» Stored data entries:
★ ★ ★
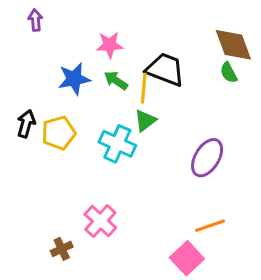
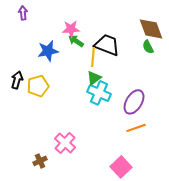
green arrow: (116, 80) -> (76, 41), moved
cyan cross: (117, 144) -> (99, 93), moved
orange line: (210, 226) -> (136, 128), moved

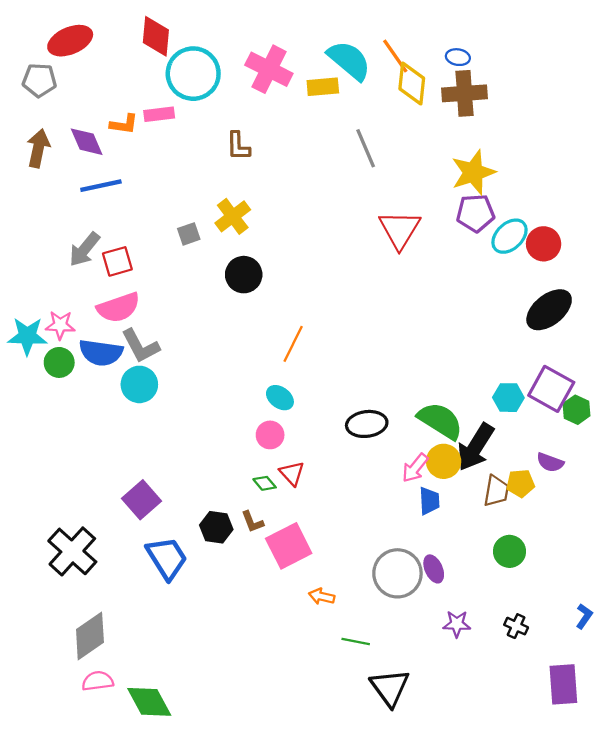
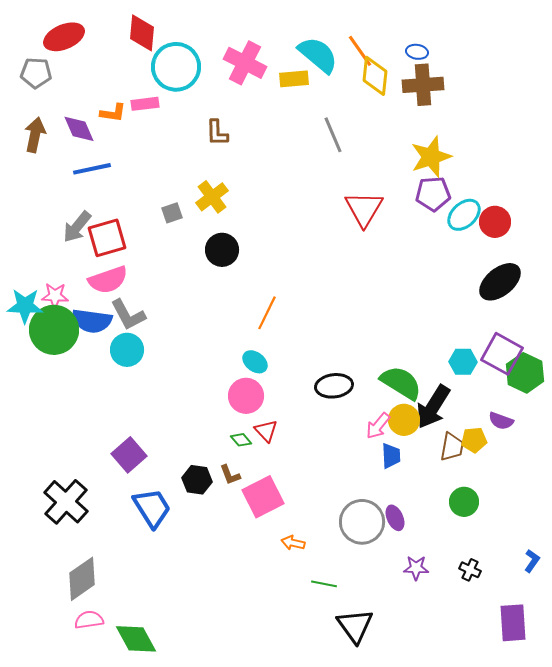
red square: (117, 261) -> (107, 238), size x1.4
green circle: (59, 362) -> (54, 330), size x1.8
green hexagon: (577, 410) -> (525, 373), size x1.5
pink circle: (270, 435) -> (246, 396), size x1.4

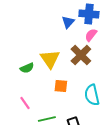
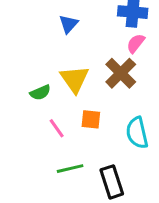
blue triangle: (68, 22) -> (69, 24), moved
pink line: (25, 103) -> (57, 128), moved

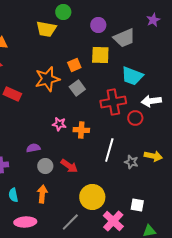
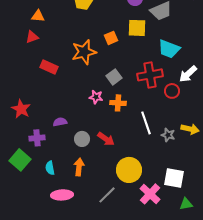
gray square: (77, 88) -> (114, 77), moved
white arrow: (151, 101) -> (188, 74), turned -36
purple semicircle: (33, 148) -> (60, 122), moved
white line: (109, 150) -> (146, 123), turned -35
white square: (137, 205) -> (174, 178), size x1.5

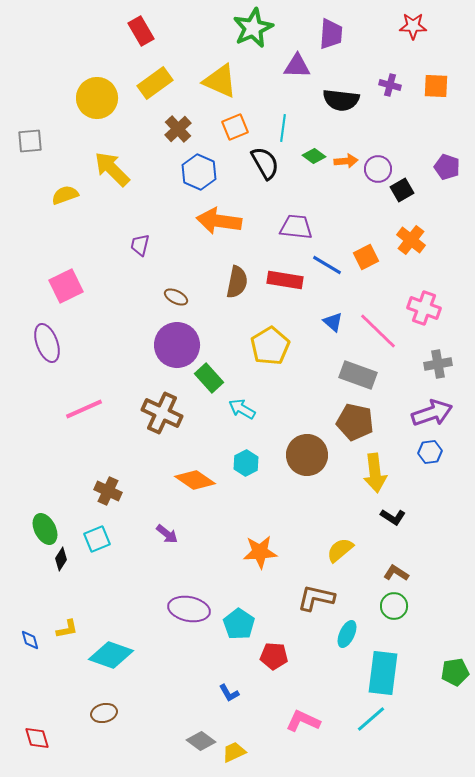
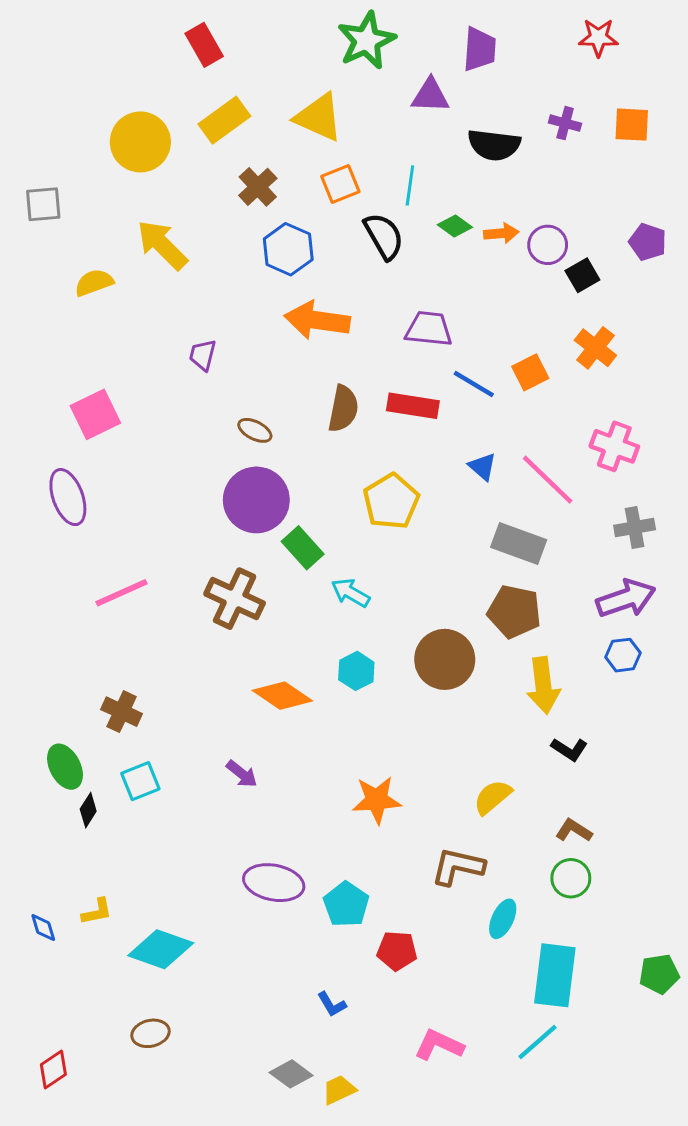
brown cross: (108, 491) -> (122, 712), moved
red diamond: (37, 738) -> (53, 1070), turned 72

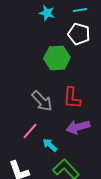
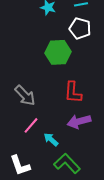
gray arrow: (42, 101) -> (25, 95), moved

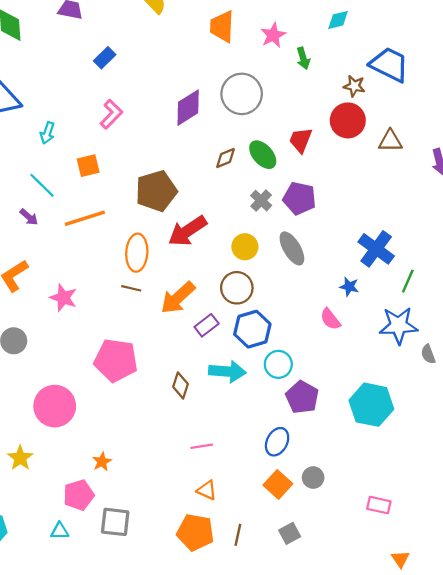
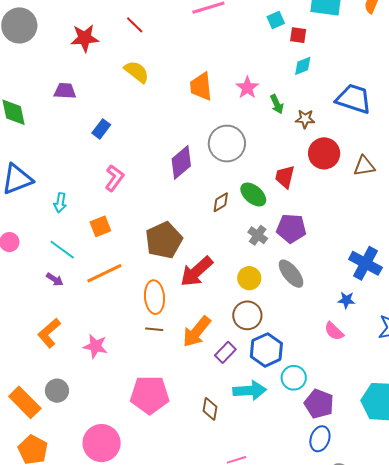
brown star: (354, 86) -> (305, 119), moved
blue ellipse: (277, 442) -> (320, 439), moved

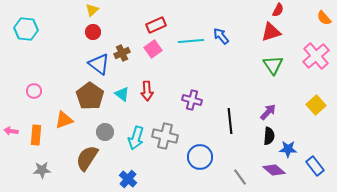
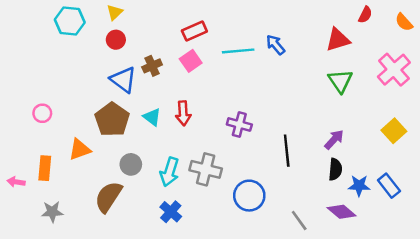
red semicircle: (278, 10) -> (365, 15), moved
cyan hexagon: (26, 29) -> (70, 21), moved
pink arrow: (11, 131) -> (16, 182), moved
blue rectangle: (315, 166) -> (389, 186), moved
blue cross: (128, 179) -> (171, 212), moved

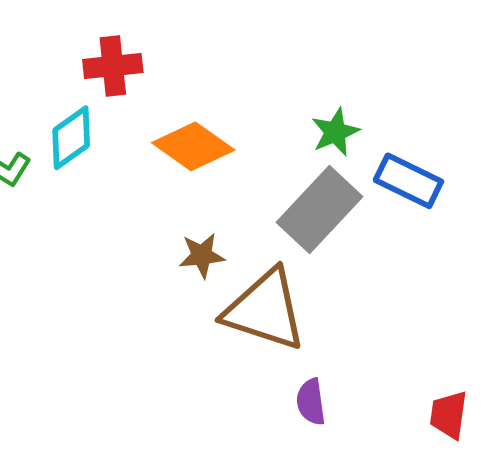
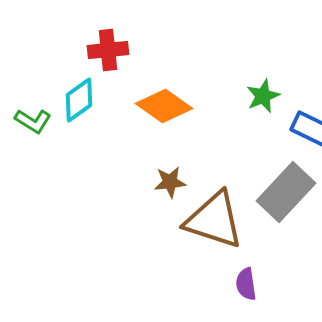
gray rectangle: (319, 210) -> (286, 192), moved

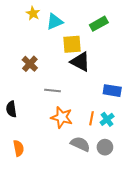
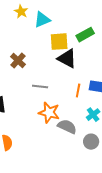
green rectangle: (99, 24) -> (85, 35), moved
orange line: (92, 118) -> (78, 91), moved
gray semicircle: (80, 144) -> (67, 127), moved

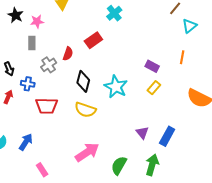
★ ★ ★
Among the records above, find the lines where the word "hexagon" appears and copy them.

» Response:
green hexagon: (577, 410) -> (525, 373), size x1.5
cyan hexagon: (26, 29) -> (70, 21), moved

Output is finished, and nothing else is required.